> Instruction: Copy every line of the records below word for word, omitting the pictures.

++++ Source data

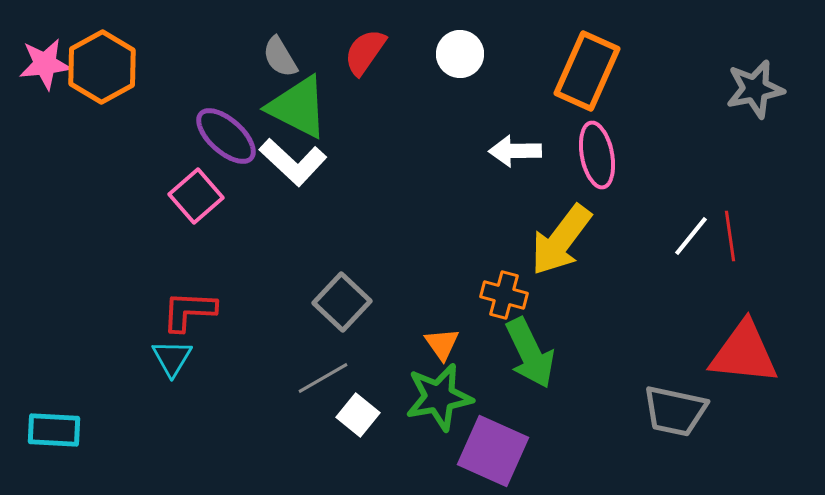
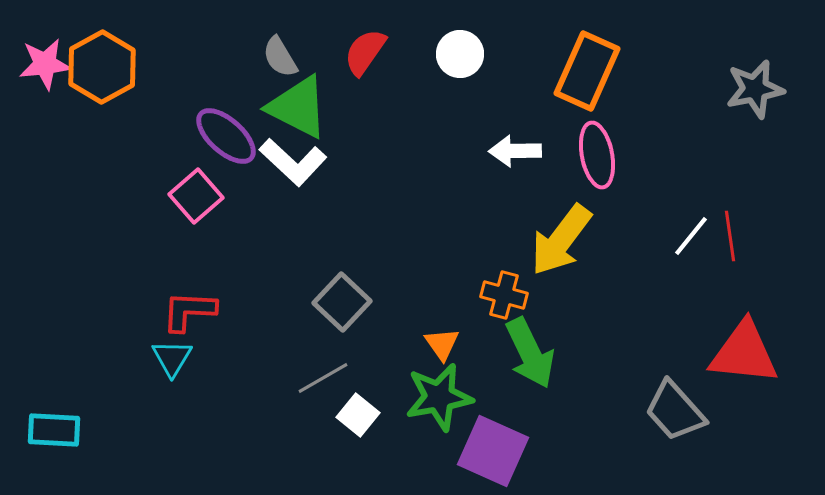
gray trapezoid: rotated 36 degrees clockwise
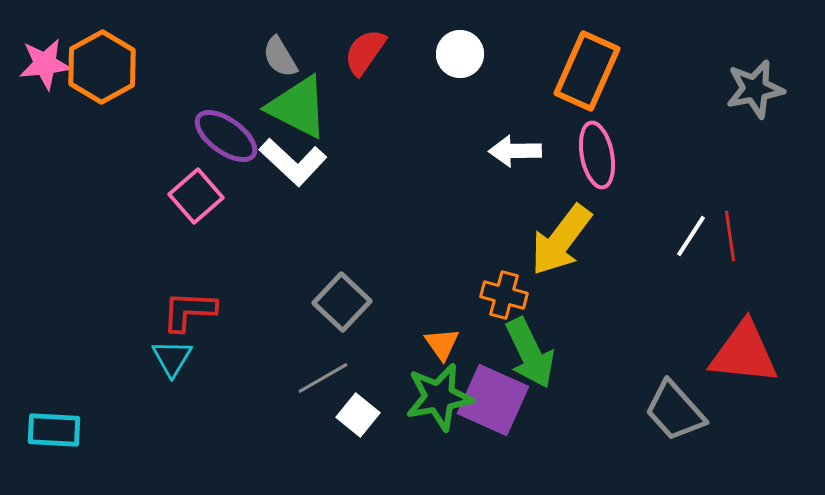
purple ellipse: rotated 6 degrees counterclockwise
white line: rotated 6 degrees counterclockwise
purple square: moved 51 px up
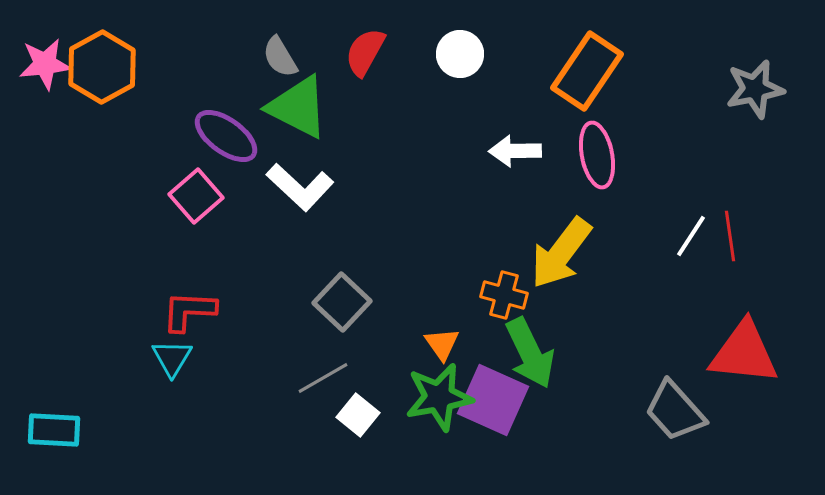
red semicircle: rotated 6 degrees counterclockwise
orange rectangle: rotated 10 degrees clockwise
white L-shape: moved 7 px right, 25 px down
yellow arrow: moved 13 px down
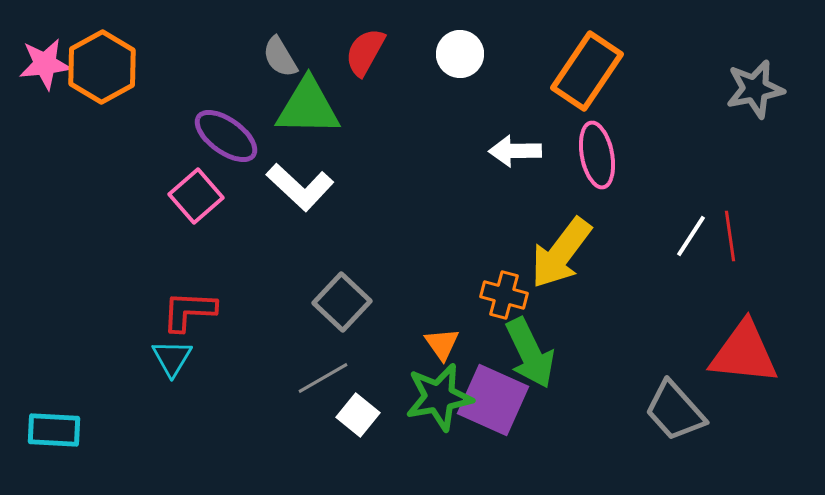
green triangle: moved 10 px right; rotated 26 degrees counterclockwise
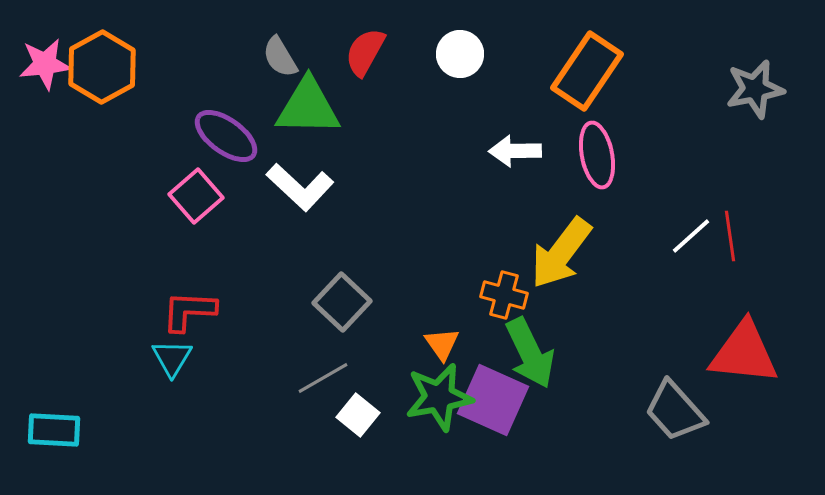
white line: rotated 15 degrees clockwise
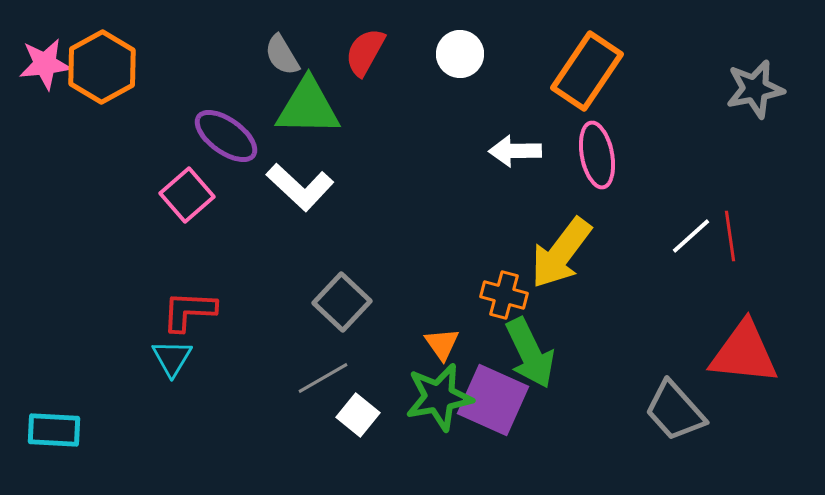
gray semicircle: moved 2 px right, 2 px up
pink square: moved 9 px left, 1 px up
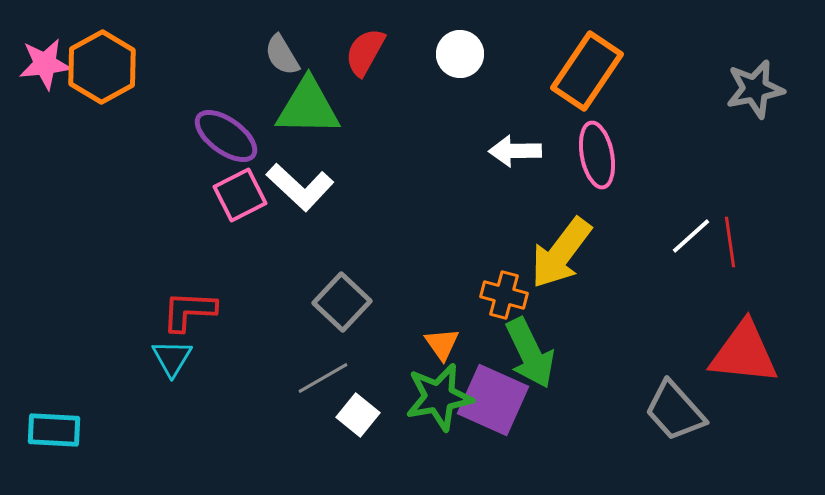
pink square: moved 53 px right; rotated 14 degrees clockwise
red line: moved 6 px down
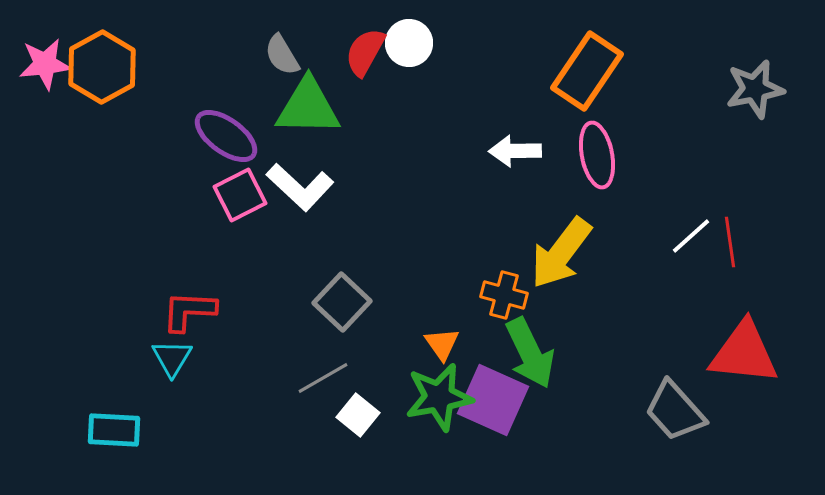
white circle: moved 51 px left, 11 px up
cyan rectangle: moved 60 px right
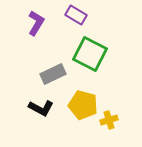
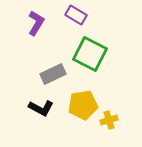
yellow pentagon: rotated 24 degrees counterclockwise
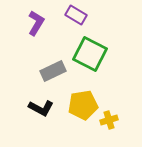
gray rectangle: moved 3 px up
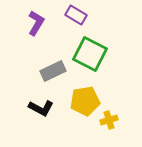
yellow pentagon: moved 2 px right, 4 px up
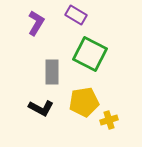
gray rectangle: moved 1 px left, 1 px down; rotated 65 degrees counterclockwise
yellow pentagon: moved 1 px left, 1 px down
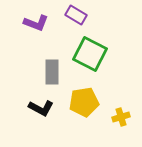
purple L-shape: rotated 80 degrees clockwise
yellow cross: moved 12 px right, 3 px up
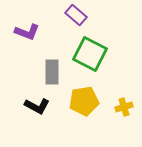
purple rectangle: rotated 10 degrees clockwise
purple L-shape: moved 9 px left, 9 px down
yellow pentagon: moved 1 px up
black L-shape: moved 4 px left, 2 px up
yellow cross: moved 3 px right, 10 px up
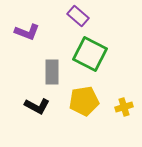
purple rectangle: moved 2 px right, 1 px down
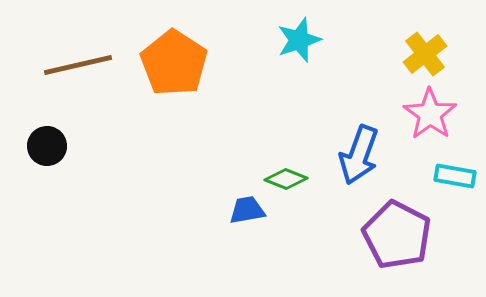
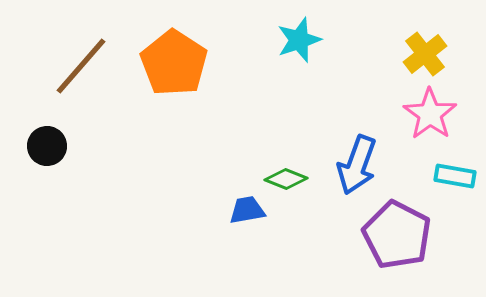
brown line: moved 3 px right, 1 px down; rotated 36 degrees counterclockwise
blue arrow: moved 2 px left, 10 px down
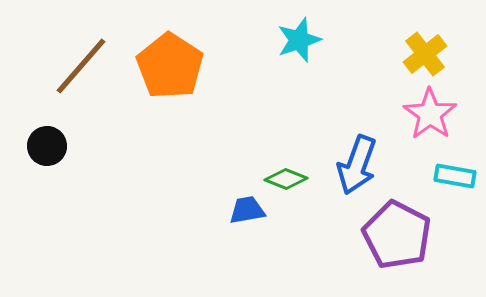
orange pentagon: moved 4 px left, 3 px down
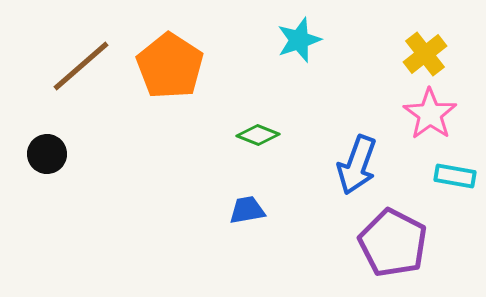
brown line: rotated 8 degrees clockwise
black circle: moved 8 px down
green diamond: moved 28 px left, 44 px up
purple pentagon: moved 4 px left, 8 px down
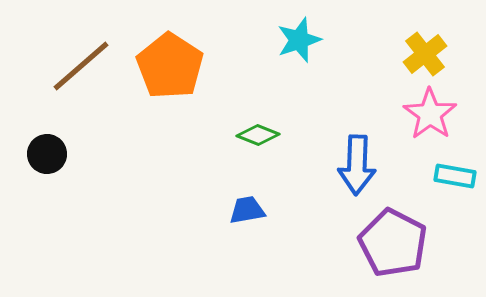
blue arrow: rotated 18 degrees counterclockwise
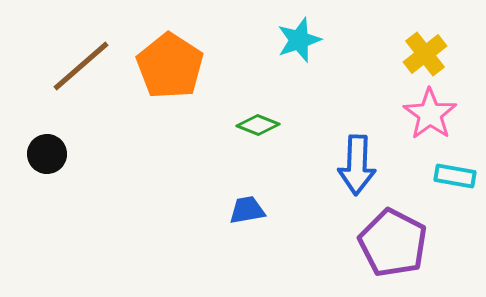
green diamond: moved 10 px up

++++++++

> Answer for the task:
gray trapezoid: rotated 36 degrees clockwise
purple ellipse: rotated 6 degrees counterclockwise
white line: rotated 6 degrees counterclockwise
purple square: moved 51 px up
red semicircle: rotated 6 degrees counterclockwise
orange rectangle: rotated 10 degrees clockwise
white L-shape: moved 7 px right, 25 px down
yellow arrow: moved 13 px down
green triangle: moved 10 px right; rotated 26 degrees counterclockwise
white line: rotated 15 degrees clockwise
gray semicircle: moved 2 px right, 2 px up
pink square: moved 9 px left, 1 px up
pink square: moved 53 px right; rotated 14 degrees clockwise
red line: moved 6 px down
white circle: moved 51 px left, 11 px up
cyan rectangle: moved 60 px right
yellow pentagon: rotated 24 degrees counterclockwise
gray rectangle: moved 3 px up
yellow pentagon: moved 2 px right, 4 px up
gray rectangle: moved 1 px left, 1 px down; rotated 65 degrees counterclockwise
yellow pentagon: moved 1 px left, 1 px down
purple L-shape: rotated 80 degrees clockwise
yellow cross: moved 12 px right, 3 px up
purple rectangle: rotated 10 degrees clockwise
purple L-shape: moved 9 px left, 9 px down
yellow pentagon: moved 1 px up
black L-shape: moved 4 px left, 2 px up
yellow cross: moved 3 px right, 10 px up
purple rectangle: moved 2 px right, 1 px down
brown line: moved 3 px right, 1 px down; rotated 36 degrees counterclockwise
blue arrow: moved 2 px left, 10 px down
orange pentagon: moved 4 px left, 3 px down
brown line: rotated 8 degrees clockwise
black circle: moved 8 px down
green diamond: moved 28 px left, 44 px up
purple pentagon: moved 4 px left, 8 px down
blue arrow: rotated 18 degrees counterclockwise
green diamond: moved 10 px up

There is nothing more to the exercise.